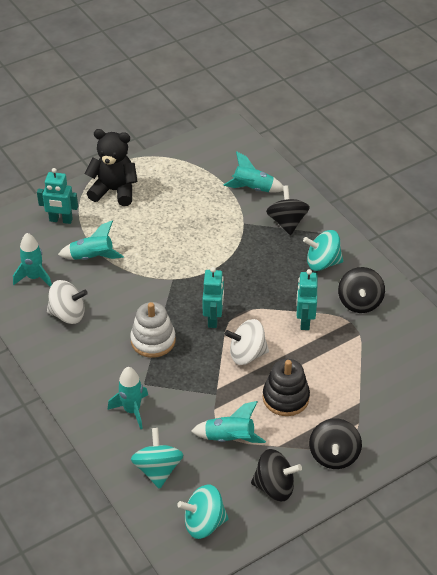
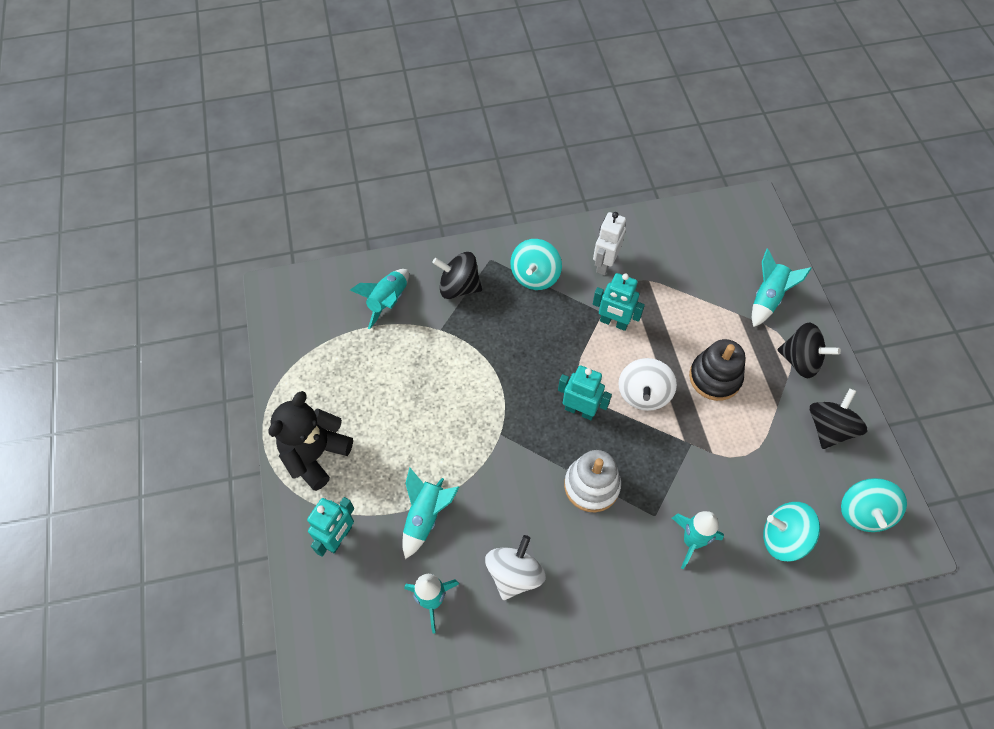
camera: 70 degrees left, 15 degrees up
turquoise rocket [191,401,266,443] -> turquoise rocket moved to [752,248,812,327]
black spinning top [338,267,385,313] -> white robot [593,212,626,275]

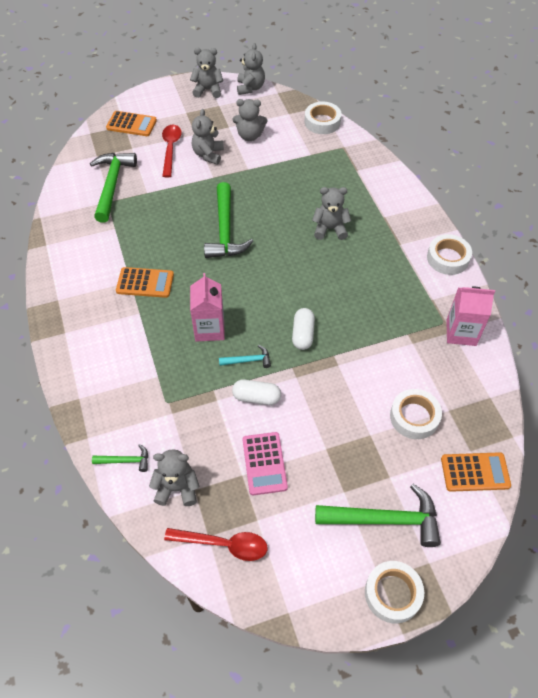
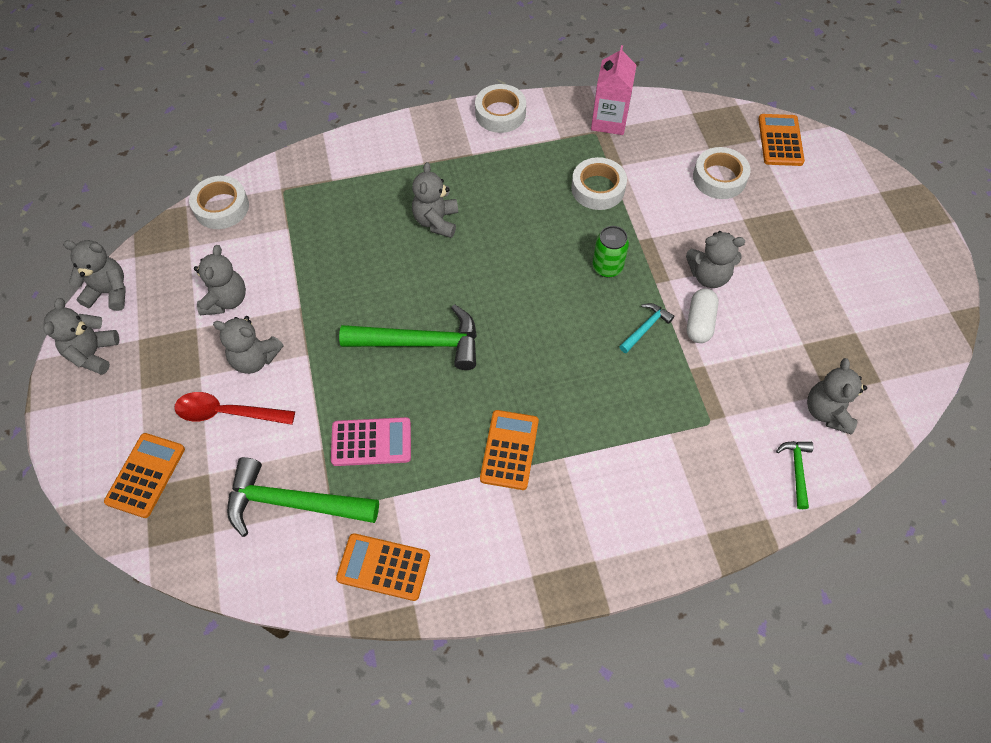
camera: 85 degrees left, 5 degrees up
red spoon [164,528,268,561] -> none
pink carton [190,273,225,342] -> none
turquoise hammer [219,345,271,368] -> turquoise hammer turned 45 degrees clockwise [619,303,674,353]
pink calculator [242,432,288,495] -> pink calculator moved to [331,417,411,466]
white capsule [292,308,315,350] -> green can [592,226,629,278]
green hammer [315,484,441,547] -> none
white tape [365,561,424,623] -> white tape moved to [571,157,627,210]
none -> orange calculator [336,533,430,601]
none -> grey teddy bear [686,231,745,288]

EXERCISE DIRECTIONS: Pictures in the entries are to be skipped, and everything else repeated word for word.

SOLUTION FOR THIS EXERCISE:
camera: 70 degrees left, 15 degrees up
turquoise rocket [191,401,266,443] -> turquoise rocket moved to [752,248,812,327]
black spinning top [338,267,385,313] -> white robot [593,212,626,275]

camera: 85 degrees left, 5 degrees up
red spoon [164,528,268,561] -> none
pink carton [190,273,225,342] -> none
turquoise hammer [219,345,271,368] -> turquoise hammer turned 45 degrees clockwise [619,303,674,353]
pink calculator [242,432,288,495] -> pink calculator moved to [331,417,411,466]
white capsule [292,308,315,350] -> green can [592,226,629,278]
green hammer [315,484,441,547] -> none
white tape [365,561,424,623] -> white tape moved to [571,157,627,210]
none -> orange calculator [336,533,430,601]
none -> grey teddy bear [686,231,745,288]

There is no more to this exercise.